Directions for this task –
Look for "P1 pin 3: EXP2 -> SIG" in the listing below, then copy exactly the line it appears in and all lines after it to the end, and nothing more.

Entries supplied –
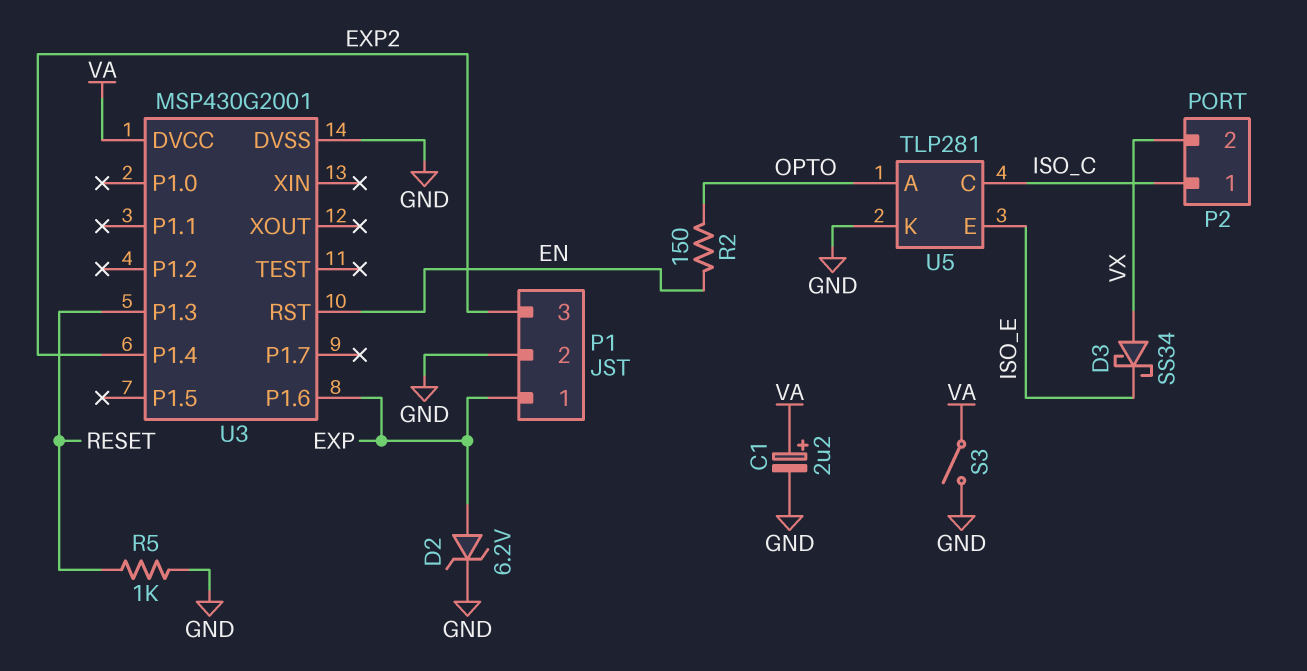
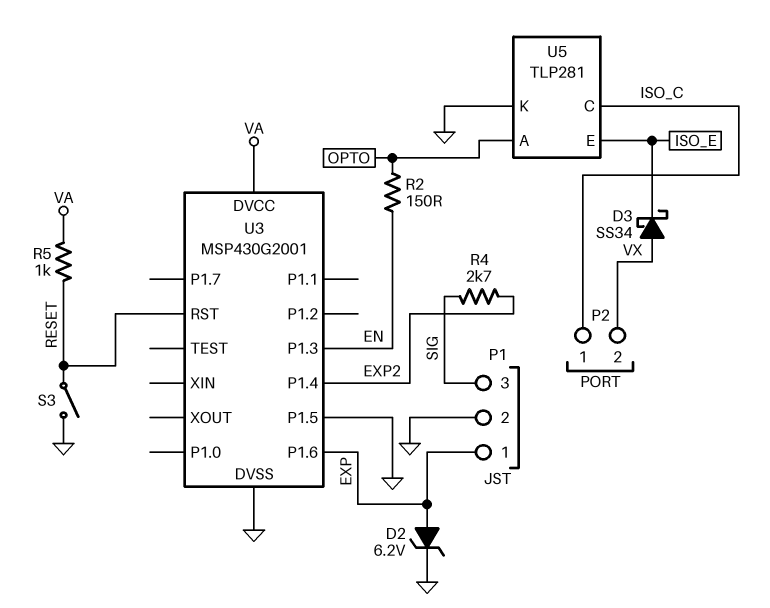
C1: 2.2uF (plus VA, minus GND) -> none
P1 pin 3: EXP2 -> SIG
R4: none -> 2.7k (EXP2, SIG)
R5: 1k (GND, RESET) -> 1k (RESET, VA)
S3: switch (GND, VA) -> switch (GND, RESET)
U3 pin P1.3: RESET -> EN
U3 pin P1.5: none -> GND
U3 pin RST: EN -> RESET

Exercise response –
P1 pin 3: EXP2 -> SIG
R4: none -> 2.7k (EXP2, SIG)
R5: 1k (GND, RESET) -> 1k (RESET, VA)
S3: switch (GND, VA) -> switch (GND, RESET)
U3 pin P1.3: RESET -> EN
U3 pin P1.5: none -> GND
U3 pin RST: EN -> RESET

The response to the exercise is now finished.